■ **Instructions for the task**: Nothing but the records, repeated word for word and free of pictures, belongs in the answer.
+++
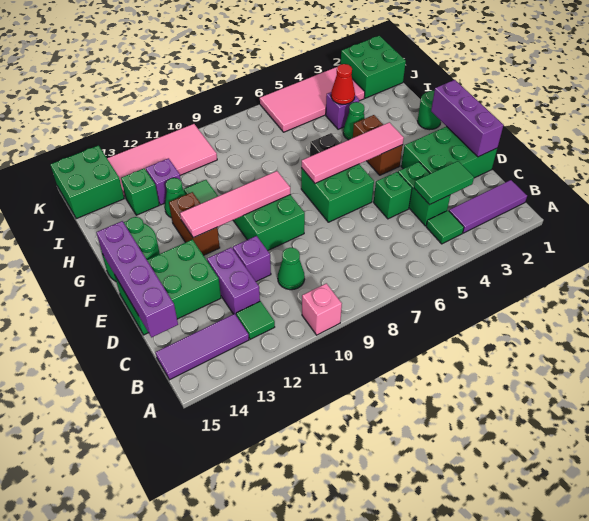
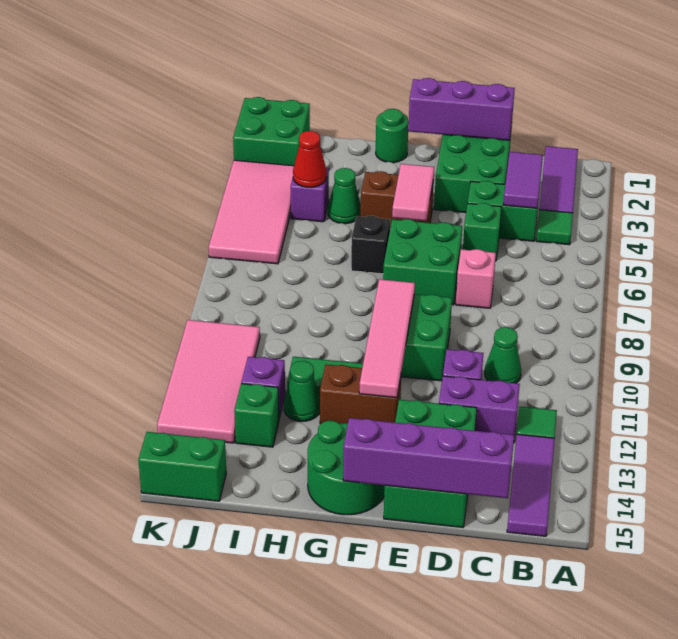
pink brick A10 level 1 -> pink brick D7 level 1
green tile C3:C4 level 2 -> purple tile C3:C4 level 2
pink tile F4:F7 level 2 -> pink tile F4:F5 level 2
green brick J14:K15 level 1 -> green brick J15:K15 level 1

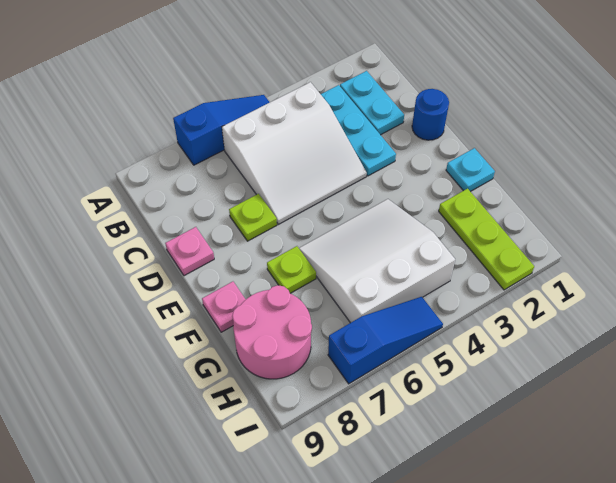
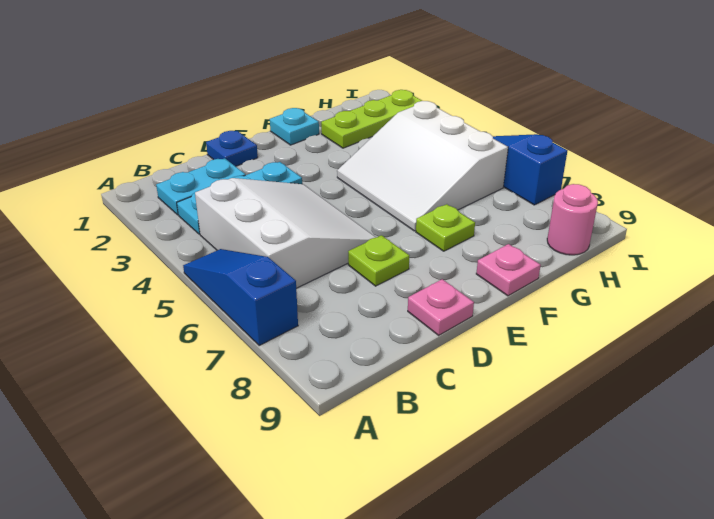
blue round brick D1 level 1 -> blue plate D1 level 1
pink round brick G8:H9 level 1 -> pink round brick H9 level 1

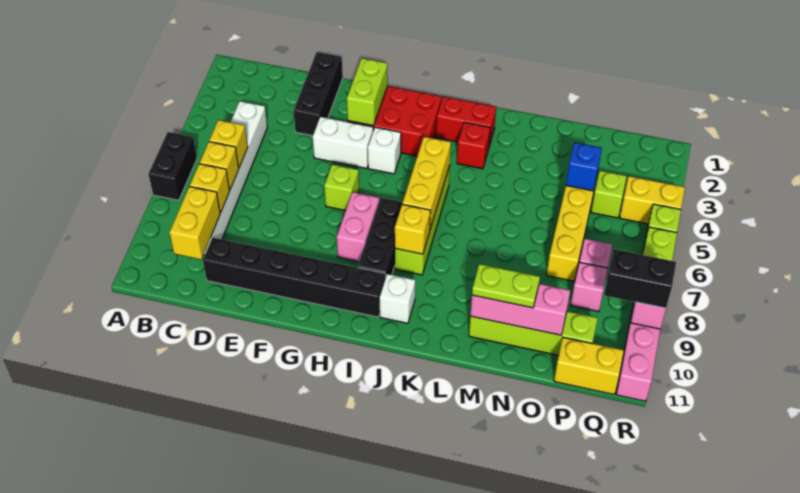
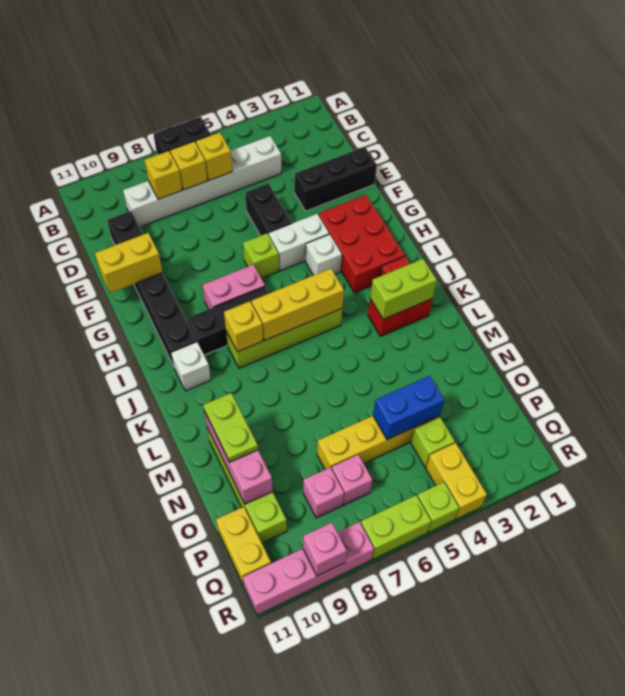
yellow brick C9:C10 level 2 -> yellow brick F10:F11 level 2
white brick F4:G4 level 1 -> white brick G4:G5 level 1
lime brick G2:G3 level 2 -> lime brick K2:K3 level 2
blue brick O4 level 2 -> blue brick O4:O5 level 2
black brick Q9:R9 level 3 -> black brick E5:F5 level 1

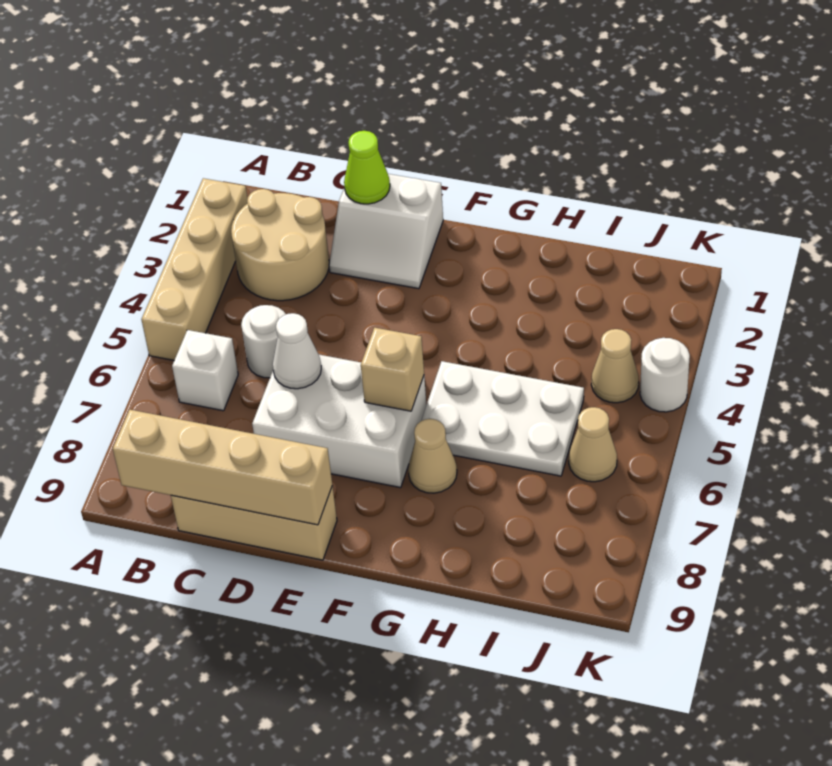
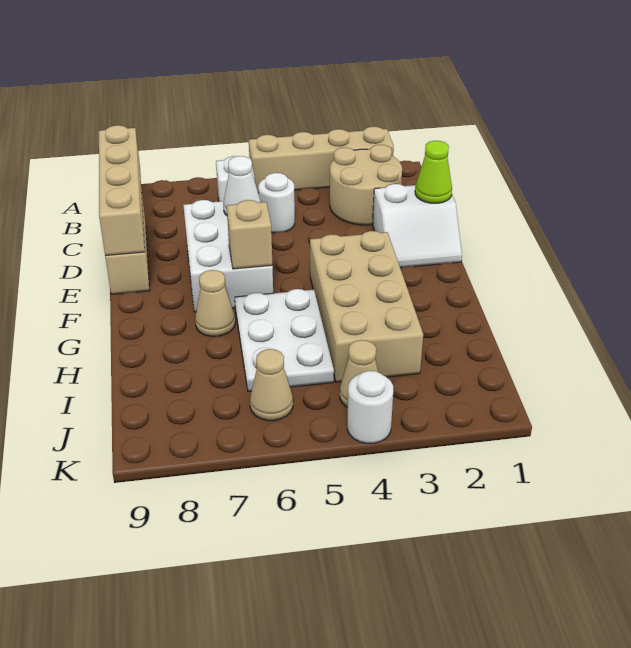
white slope D1:E2 level 1 top 1 -> white slope D1:E2 level 1 top D
none -> tan brick F3:I4 level 1

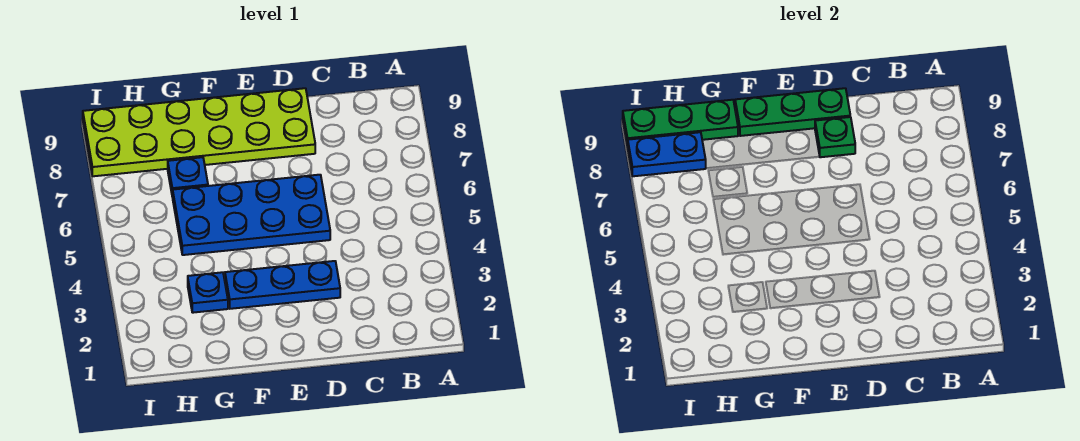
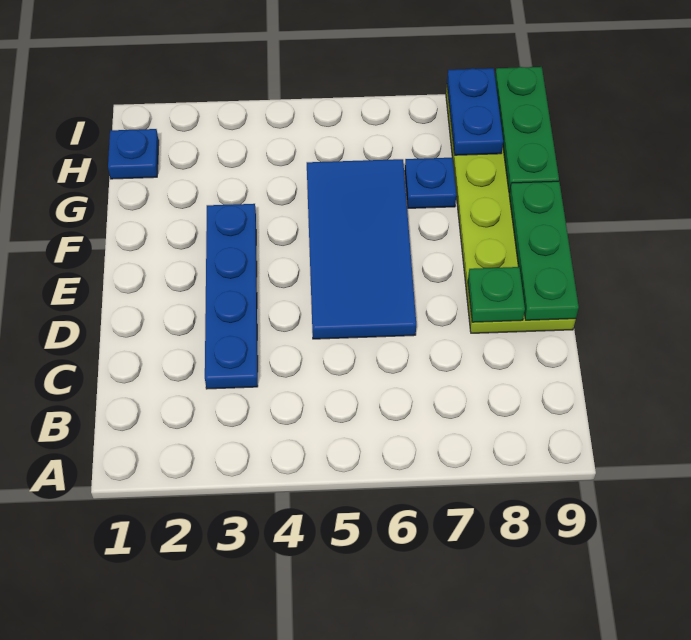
blue plate D3:F3 level 1 -> blue plate C3:F3 level 1
blue plate D5:G6 level 1 -> blue tile D5:G6 level 1
blue plate G3 level 1 -> blue plate H1 level 1

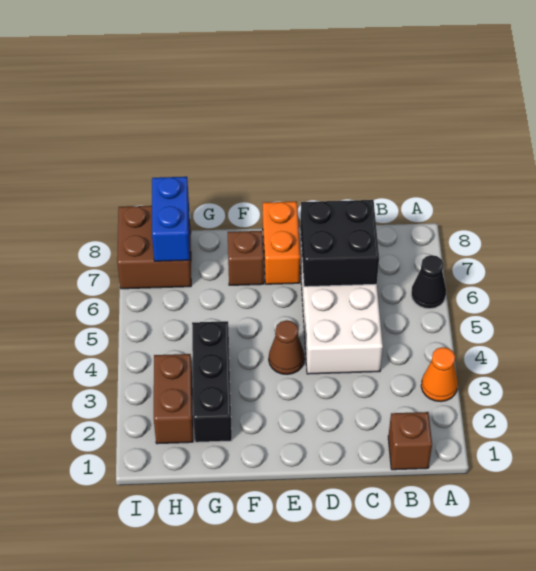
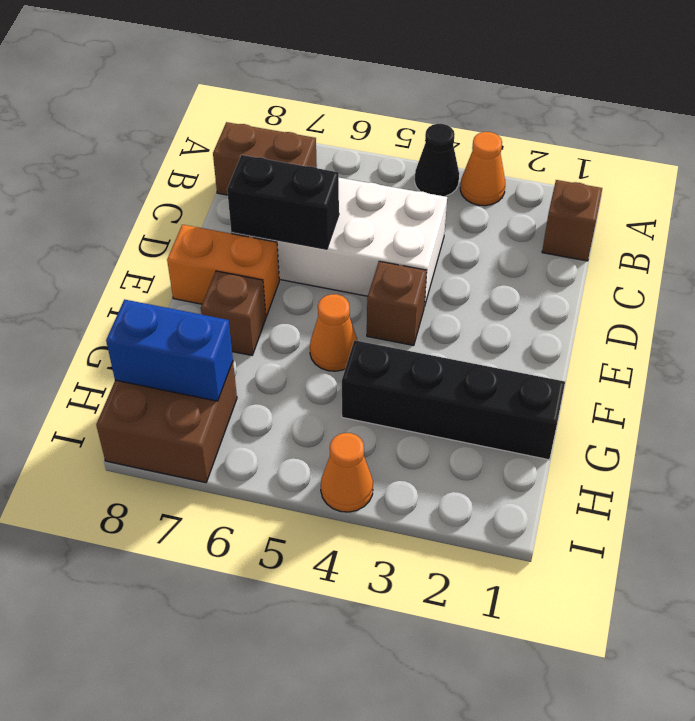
black cone A6 level 1 -> black cone A4 level 1
black brick C6:D7 level 2 -> black brick D6:D7 level 2
brown cone E4 level 1 -> brown brick E4 level 1
none -> orange cone F5 level 1
black brick G2:G4 level 1 -> black brick G1:G4 level 1
brown brick H2:H3 level 1 -> brown brick B7:B8 level 1
none -> orange cone I4 level 1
+++
■ **Written reply**:
pink brick A10 level 1 -> pink brick D7 level 1
green tile C3:C4 level 2 -> purple tile C3:C4 level 2
pink tile F4:F7 level 2 -> pink tile F4:F5 level 2
green brick J14:K15 level 1 -> green brick J15:K15 level 1

blue round brick D1 level 1 -> blue plate D1 level 1
pink round brick G8:H9 level 1 -> pink round brick H9 level 1

yellow brick C9:C10 level 2 -> yellow brick F10:F11 level 2
white brick F4:G4 level 1 -> white brick G4:G5 level 1
lime brick G2:G3 level 2 -> lime brick K2:K3 level 2
blue brick O4 level 2 -> blue brick O4:O5 level 2
black brick Q9:R9 level 3 -> black brick E5:F5 level 1

white slope D1:E2 level 1 top 1 -> white slope D1:E2 level 1 top D
none -> tan brick F3:I4 level 1

blue plate D3:F3 level 1 -> blue plate C3:F3 level 1
blue plate D5:G6 level 1 -> blue tile D5:G6 level 1
blue plate G3 level 1 -> blue plate H1 level 1

black cone A6 level 1 -> black cone A4 level 1
black brick C6:D7 level 2 -> black brick D6:D7 level 2
brown cone E4 level 1 -> brown brick E4 level 1
none -> orange cone F5 level 1
black brick G2:G4 level 1 -> black brick G1:G4 level 1
brown brick H2:H3 level 1 -> brown brick B7:B8 level 1
none -> orange cone I4 level 1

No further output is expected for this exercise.